# [Data provided]
------------------------------
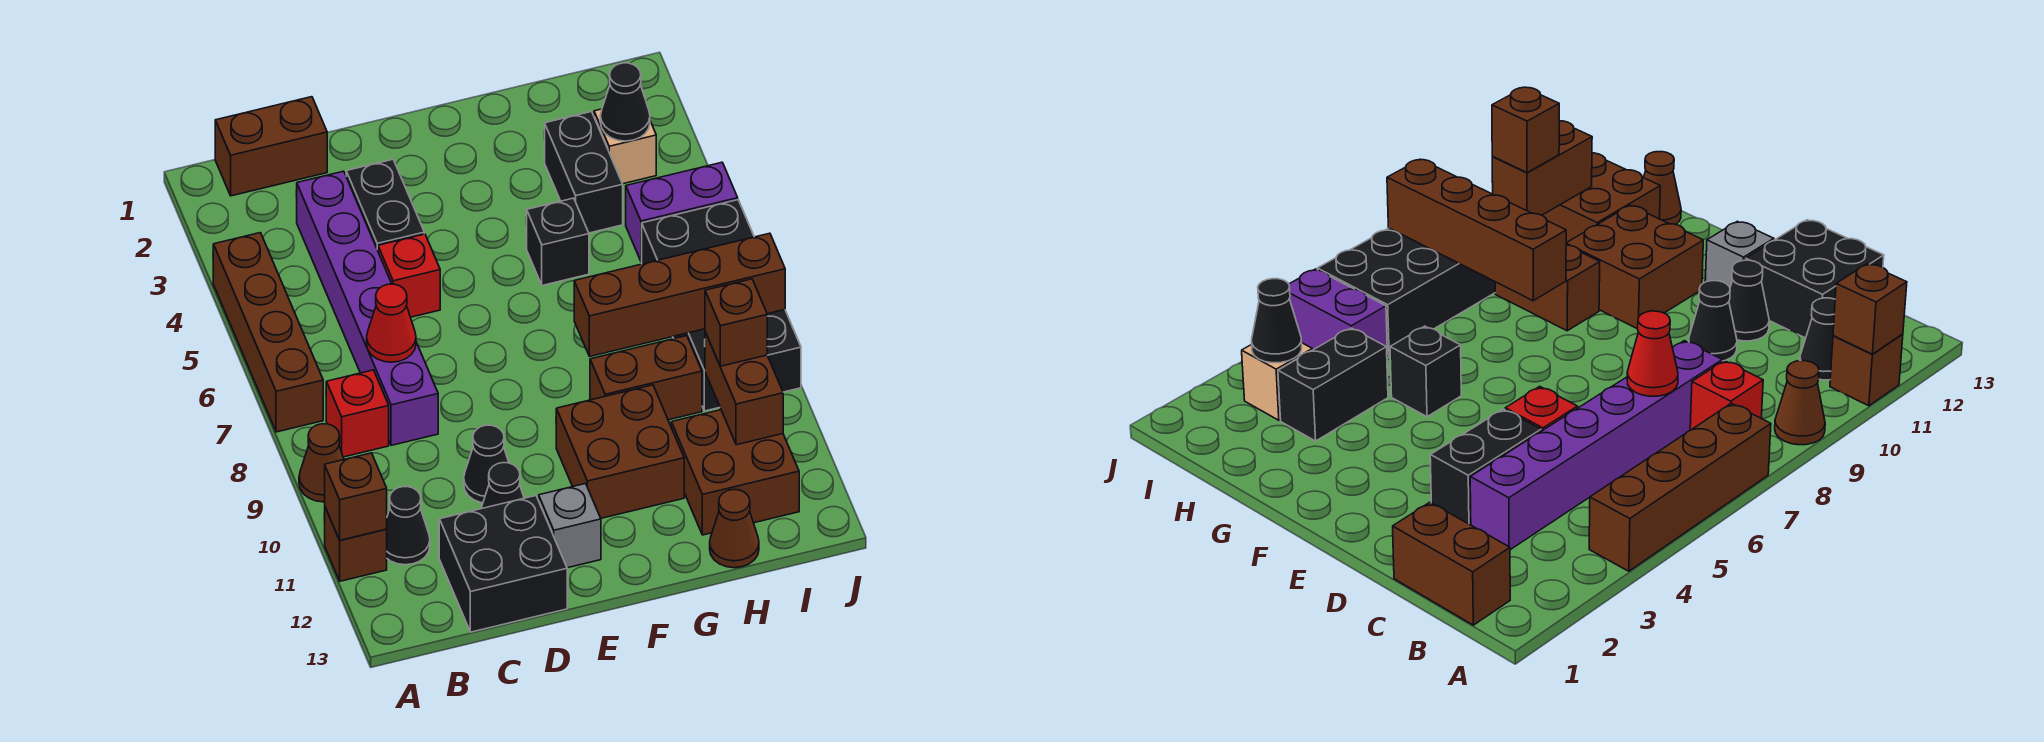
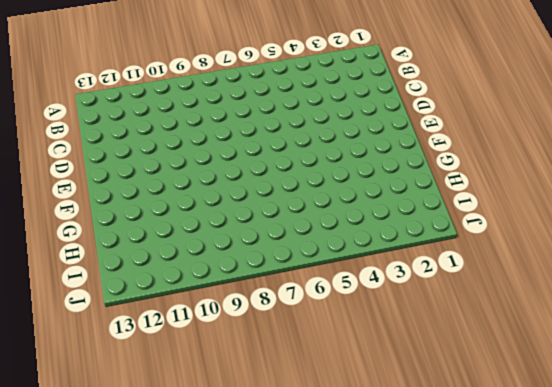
none -> brown brick A4:A7 level 1
none -> brown cone A9 level 1
none -> brown brick A11 level 1

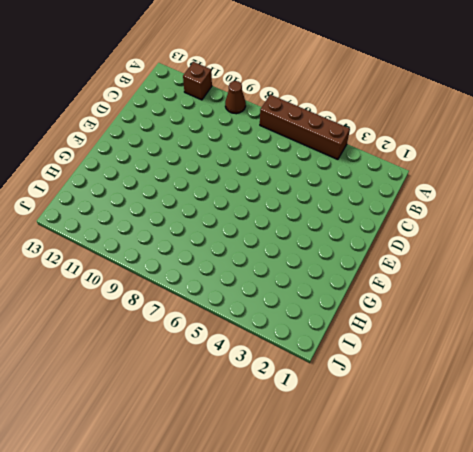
none -> brown brick B1:C1 level 1
none -> red brick B8 level 1
none -> black cone B11 level 1

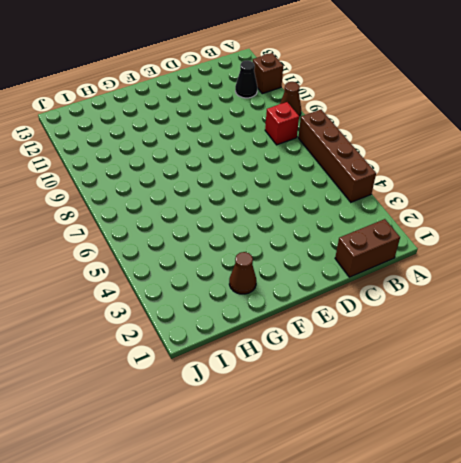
brown cone G2 level 1 -> brown cone H13 level 1
none -> purple brick C3:C8 level 1
none -> black brick C12:D13 level 1
none -> black brick D3:D4 level 1

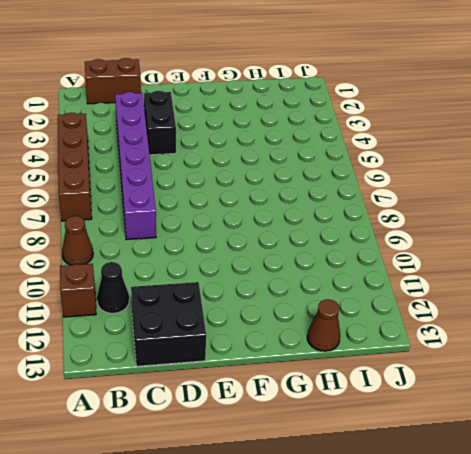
none -> red brick B8 level 1
none -> red brick D5 level 1
none -> black cone D10 level 1

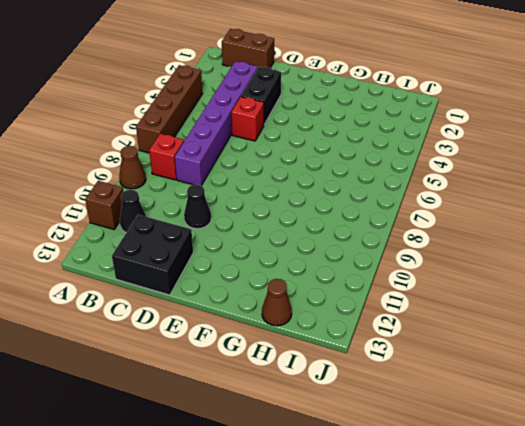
none -> black cone D11 level 1
none -> grey brick E12 level 1
none -> brown brick F10:G11 level 1

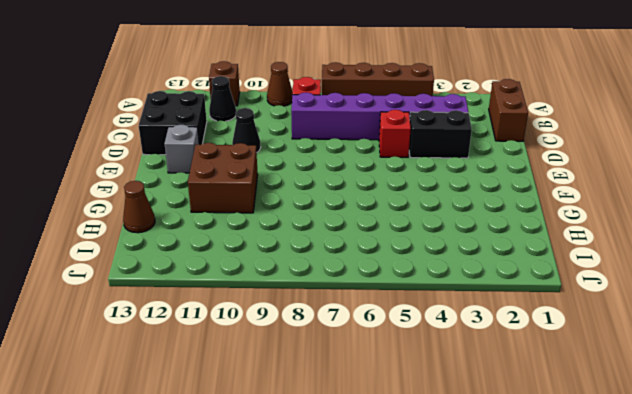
none -> black cone D11 level 1
none -> black brick G5 level 1
none -> brown brick G9:H9 level 1

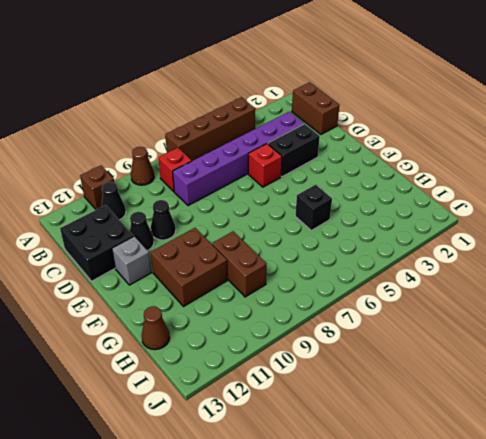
none -> black brick H3:H4 level 1
none -> brown brick H11:I12 level 1
none -> tan brick I3 level 1

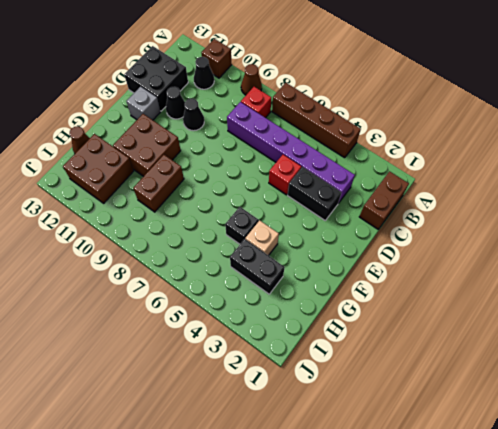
tan brick G4 level 1 -> tan brick I3 level 1
none -> purple brick I5:J5 level 1
none -> black brick I6:J9 level 1
none -> brown brick A11 level 2

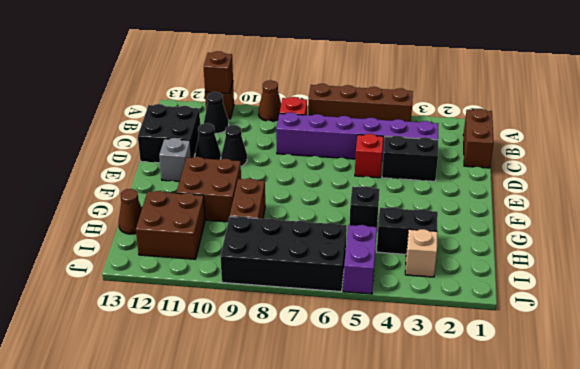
none -> red cone C7 level 2
none -> brown brick G8:J8 level 2
none -> black cone I3 level 2

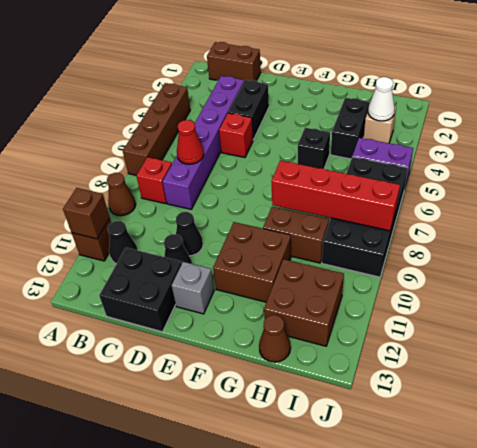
red brick G8:J8 level 2 -> brown brick G8:J8 level 2
white cone I3 level 2 -> black cone I3 level 2
none -> brown brick I10:I11 level 2
none -> brown brick I10 level 3

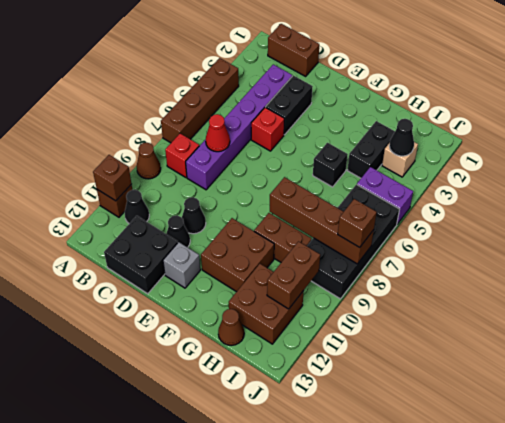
brown brick J8 level 3 -> brown brick I10 level 3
------------------------------
# [Your assignment]
Work out how many lines above include the string "black", then give that number alone.

# [Response below]
11